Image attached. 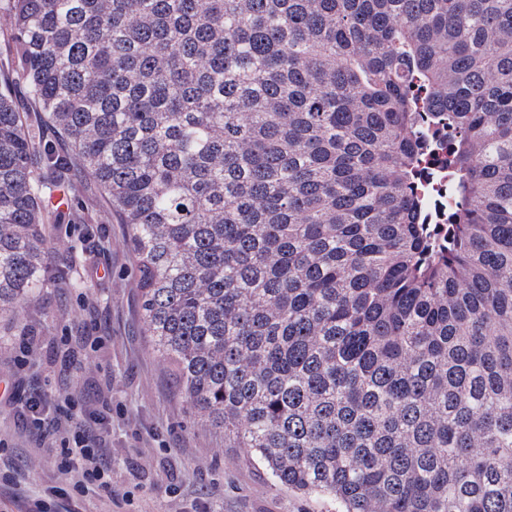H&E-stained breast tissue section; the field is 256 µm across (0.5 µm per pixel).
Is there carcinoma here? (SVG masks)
<instances>
[{
  "label": "carcinoma",
  "instance_id": "cac0c4a2",
  "mask_svg": "<svg viewBox=\"0 0 512 512\" xmlns=\"http://www.w3.org/2000/svg\"><path fill=\"white\" fill-rule=\"evenodd\" d=\"M0 311L128 226L190 407L338 512H512V0H8ZM39 112L72 155L31 128ZM448 135V224L416 180Z\"/></svg>",
  "mask_w": 512,
  "mask_h": 512
}]
</instances>
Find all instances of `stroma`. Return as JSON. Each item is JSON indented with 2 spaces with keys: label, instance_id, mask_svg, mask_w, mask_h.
<instances>
[{
  "label": "stroma",
  "instance_id": "1",
  "mask_svg": "<svg viewBox=\"0 0 512 512\" xmlns=\"http://www.w3.org/2000/svg\"><path fill=\"white\" fill-rule=\"evenodd\" d=\"M45 224L46 282L36 298L0 314V369L12 368L24 342L31 353L15 383L22 397L111 401L112 489L74 497L73 512H336L331 498L274 482L189 408L144 331L127 228L91 179L76 180L64 212L47 207ZM52 434L0 410L8 441L0 472L13 478L0 486V512H18L21 496L47 498L61 482Z\"/></svg>",
  "mask_w": 512,
  "mask_h": 512
}]
</instances>
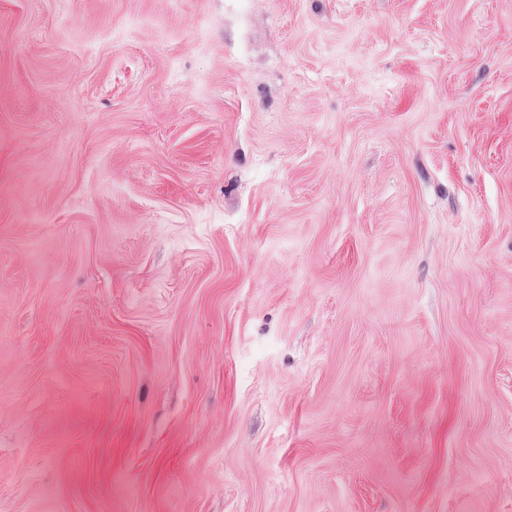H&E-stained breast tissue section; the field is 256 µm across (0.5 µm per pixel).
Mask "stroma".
★ ★ ★ ★ ★
Objective
Take the records above from the line with "Find all instances" down to their last line and please copy those lines exactly, without the pictures.

Reply
Find all instances of `stroma`. Return as JSON. Each item is JSON indented with 2 spaces with keys: label, instance_id, mask_svg, mask_w, mask_h.
<instances>
[{
  "label": "stroma",
  "instance_id": "1",
  "mask_svg": "<svg viewBox=\"0 0 512 512\" xmlns=\"http://www.w3.org/2000/svg\"><path fill=\"white\" fill-rule=\"evenodd\" d=\"M45 224L46 282L36 298L0 314V369L12 368L24 342L31 353L15 383L22 397L111 401L112 489L74 497L73 512H336L331 498L274 482L189 408L144 331L127 228L91 179L76 180L64 212L47 207ZM52 434L0 410L8 441L0 472L13 478L0 486V512H18L21 496L47 498L61 482Z\"/></svg>",
  "mask_w": 512,
  "mask_h": 512
}]
</instances>
H&E-stained breast tissue section; the field is 256 µm across (0.5 µm per pixel).
Mask "stroma".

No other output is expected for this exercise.